What lines in the records below include the word "none"? Return each one.
Material to process START
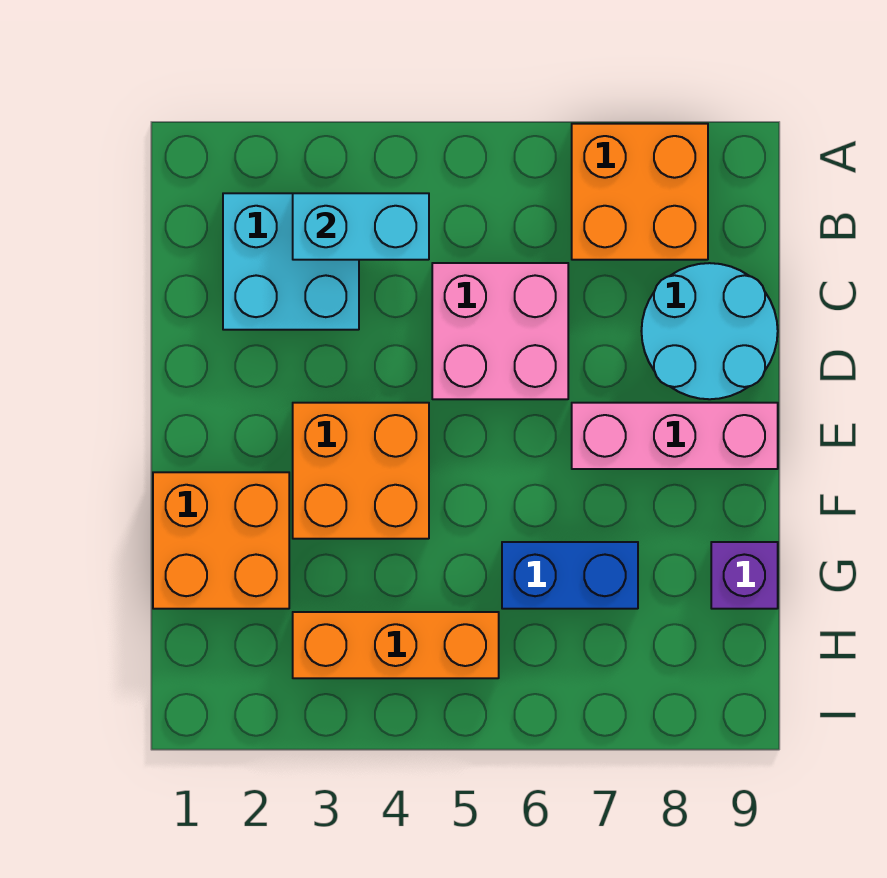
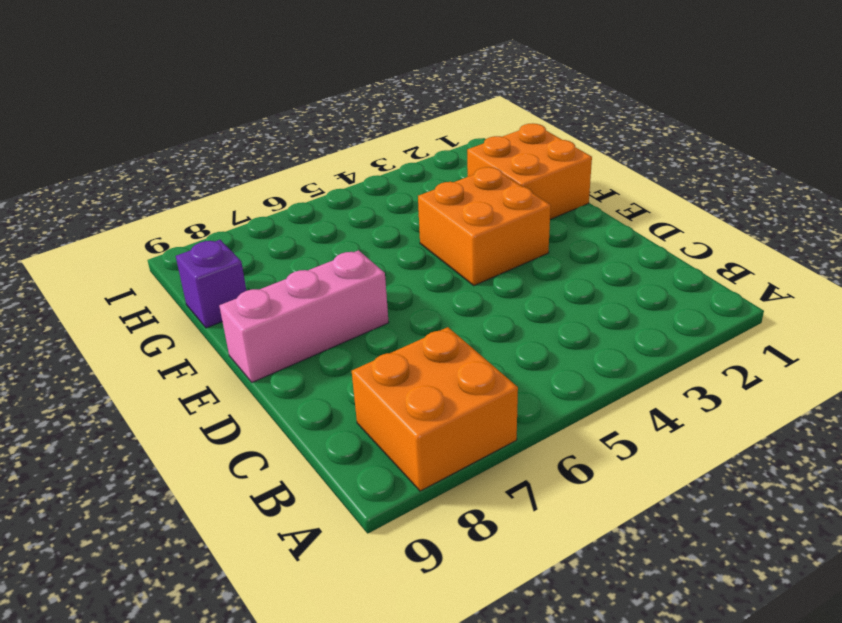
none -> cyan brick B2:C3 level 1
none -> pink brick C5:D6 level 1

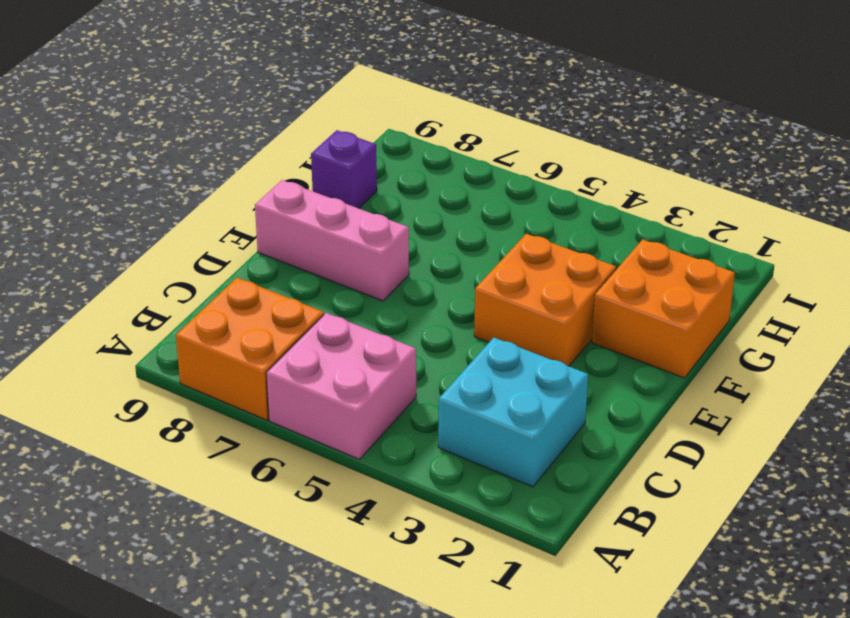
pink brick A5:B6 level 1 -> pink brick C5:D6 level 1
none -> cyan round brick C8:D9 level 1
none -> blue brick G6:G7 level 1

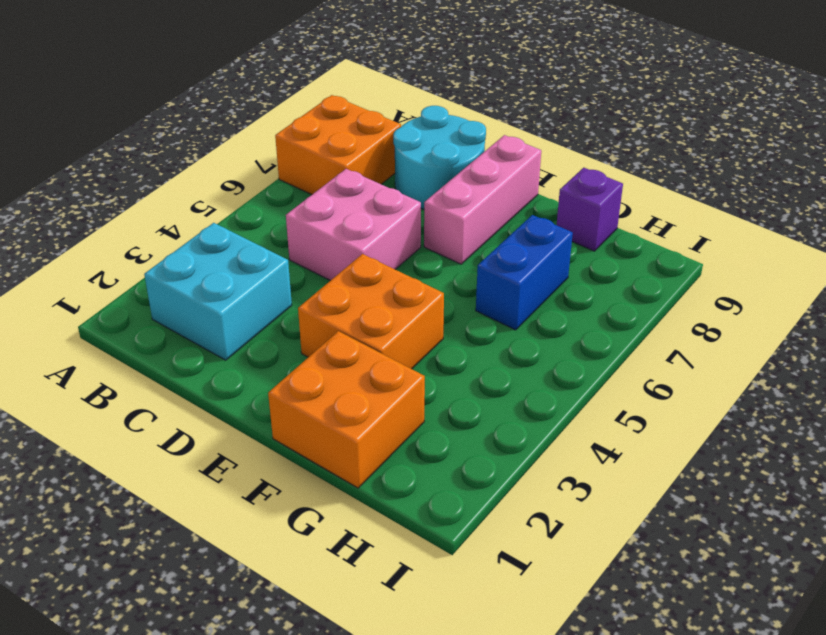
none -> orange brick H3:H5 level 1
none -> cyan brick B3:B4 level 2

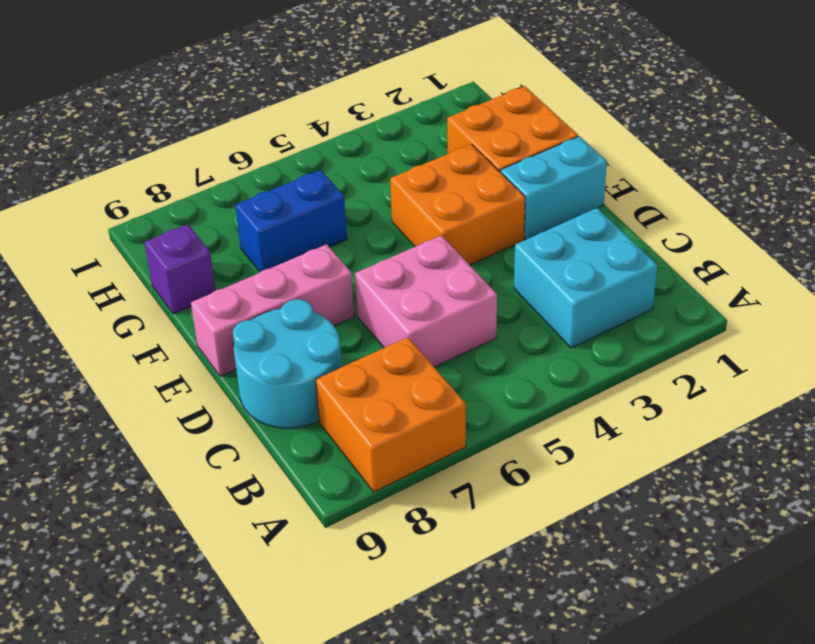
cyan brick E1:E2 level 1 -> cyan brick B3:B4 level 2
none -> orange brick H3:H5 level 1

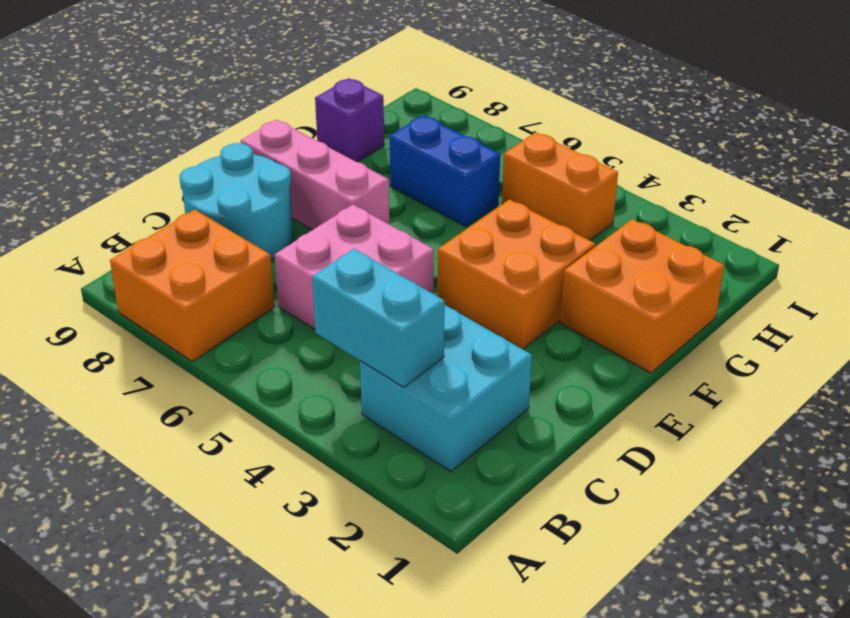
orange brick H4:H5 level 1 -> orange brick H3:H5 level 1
Material to process END
* [Exercise solution]
none -> cyan brick B2:C3 level 1
none -> pink brick C5:D6 level 1
none -> cyan round brick C8:D9 level 1
none -> blue brick G6:G7 level 1
none -> orange brick H3:H5 level 1
none -> cyan brick B3:B4 level 2
none -> orange brick H3:H5 level 1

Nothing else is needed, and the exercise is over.